── PROVIDED MATERIAL ──

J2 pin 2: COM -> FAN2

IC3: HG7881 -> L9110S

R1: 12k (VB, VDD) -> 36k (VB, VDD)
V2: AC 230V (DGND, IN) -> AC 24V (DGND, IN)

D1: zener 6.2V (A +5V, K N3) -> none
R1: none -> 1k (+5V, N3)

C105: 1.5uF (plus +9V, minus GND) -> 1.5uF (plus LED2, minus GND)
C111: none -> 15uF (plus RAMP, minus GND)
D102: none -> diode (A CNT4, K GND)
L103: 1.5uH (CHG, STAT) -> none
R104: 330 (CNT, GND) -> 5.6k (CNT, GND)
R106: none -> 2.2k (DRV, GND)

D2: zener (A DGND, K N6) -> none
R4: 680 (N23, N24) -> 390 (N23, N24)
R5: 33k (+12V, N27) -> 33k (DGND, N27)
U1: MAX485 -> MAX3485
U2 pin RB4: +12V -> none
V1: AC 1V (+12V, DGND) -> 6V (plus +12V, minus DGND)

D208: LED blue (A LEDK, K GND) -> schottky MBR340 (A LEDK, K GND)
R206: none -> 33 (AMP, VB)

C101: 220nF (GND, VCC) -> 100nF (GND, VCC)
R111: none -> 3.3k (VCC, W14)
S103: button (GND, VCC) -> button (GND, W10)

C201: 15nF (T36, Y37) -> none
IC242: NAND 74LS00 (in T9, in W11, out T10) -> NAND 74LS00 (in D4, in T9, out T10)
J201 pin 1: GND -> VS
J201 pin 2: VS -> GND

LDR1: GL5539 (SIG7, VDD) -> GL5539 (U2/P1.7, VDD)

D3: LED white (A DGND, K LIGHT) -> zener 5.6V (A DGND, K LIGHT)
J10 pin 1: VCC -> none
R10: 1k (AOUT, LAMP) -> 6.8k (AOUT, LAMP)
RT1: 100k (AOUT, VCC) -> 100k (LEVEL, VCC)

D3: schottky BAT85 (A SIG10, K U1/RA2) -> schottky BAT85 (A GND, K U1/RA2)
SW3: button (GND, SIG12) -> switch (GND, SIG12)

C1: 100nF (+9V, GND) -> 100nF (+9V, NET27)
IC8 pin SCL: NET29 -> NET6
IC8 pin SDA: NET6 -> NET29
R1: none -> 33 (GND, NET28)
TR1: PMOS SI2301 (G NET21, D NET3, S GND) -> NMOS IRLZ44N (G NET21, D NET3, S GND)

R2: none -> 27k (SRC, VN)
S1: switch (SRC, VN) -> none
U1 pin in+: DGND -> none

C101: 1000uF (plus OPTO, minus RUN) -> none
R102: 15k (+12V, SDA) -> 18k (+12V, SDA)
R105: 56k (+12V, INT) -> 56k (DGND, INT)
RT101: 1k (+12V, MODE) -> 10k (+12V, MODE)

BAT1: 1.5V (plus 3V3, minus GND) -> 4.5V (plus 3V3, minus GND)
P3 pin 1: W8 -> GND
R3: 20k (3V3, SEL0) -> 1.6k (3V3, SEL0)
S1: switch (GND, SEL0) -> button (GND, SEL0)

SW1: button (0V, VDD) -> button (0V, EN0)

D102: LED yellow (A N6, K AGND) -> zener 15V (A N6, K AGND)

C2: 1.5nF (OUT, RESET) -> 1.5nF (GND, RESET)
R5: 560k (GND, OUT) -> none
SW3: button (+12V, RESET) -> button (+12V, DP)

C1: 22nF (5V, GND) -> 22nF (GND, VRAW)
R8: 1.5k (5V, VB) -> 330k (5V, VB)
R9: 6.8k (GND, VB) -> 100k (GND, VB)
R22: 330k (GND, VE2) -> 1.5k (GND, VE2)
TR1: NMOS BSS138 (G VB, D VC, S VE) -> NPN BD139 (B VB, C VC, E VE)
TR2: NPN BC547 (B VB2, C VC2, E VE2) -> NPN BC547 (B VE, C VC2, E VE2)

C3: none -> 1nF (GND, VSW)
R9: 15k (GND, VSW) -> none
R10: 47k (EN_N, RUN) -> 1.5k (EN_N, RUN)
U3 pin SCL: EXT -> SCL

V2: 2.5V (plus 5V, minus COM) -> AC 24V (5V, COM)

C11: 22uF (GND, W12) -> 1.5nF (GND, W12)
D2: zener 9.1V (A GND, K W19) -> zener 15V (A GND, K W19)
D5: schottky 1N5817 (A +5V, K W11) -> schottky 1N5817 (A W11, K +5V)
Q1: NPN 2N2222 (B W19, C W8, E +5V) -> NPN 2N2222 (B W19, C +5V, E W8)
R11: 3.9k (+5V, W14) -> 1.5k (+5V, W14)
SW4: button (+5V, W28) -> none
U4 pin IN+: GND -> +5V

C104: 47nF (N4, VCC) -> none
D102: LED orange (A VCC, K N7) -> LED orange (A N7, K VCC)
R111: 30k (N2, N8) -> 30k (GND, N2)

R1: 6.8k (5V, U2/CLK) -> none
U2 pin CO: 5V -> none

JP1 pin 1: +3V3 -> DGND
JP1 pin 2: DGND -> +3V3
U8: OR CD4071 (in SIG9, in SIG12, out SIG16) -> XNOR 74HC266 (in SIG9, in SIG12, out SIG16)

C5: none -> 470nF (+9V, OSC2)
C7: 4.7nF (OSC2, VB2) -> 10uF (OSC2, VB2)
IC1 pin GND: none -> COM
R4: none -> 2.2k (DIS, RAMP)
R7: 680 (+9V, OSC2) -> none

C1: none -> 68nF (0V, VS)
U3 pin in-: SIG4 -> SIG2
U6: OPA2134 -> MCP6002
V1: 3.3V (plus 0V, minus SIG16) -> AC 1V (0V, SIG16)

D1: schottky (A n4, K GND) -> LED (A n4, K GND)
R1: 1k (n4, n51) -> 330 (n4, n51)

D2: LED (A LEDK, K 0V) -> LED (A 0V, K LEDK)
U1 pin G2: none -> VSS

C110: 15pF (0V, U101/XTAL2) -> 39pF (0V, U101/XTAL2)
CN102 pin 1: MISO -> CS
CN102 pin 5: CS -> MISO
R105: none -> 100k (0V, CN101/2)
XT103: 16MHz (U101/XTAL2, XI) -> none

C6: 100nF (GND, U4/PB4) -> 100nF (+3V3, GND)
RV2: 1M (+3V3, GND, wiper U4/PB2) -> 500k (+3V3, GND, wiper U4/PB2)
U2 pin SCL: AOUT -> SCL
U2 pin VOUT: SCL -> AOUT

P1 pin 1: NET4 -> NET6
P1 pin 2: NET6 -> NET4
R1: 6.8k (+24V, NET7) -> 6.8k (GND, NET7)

───

AIM OF THE TASK: Write out the lines of the entries, word for word, from the first through the one containing "R104: 330 (CNT, GND) -> 5.6k (CNT, GND)", and stop at that line.

OUTPUT BELOW:
J2 pin 2: COM -> FAN2

IC3: HG7881 -> L9110S

R1: 12k (VB, VDD) -> 36k (VB, VDD)
V2: AC 230V (DGND, IN) -> AC 24V (DGND, IN)

D1: zener 6.2V (A +5V, K N3) -> none
R1: none -> 1k (+5V, N3)

C105: 1.5uF (plus +9V, minus GND) -> 1.5uF (plus LED2, minus GND)
C111: none -> 15uF (plus RAMP, minus GND)
D102: none -> diode (A CNT4, K GND)
L103: 1.5uH (CHG, STAT) -> none
R104: 330 (CNT, GND) -> 5.6k (CNT, GND)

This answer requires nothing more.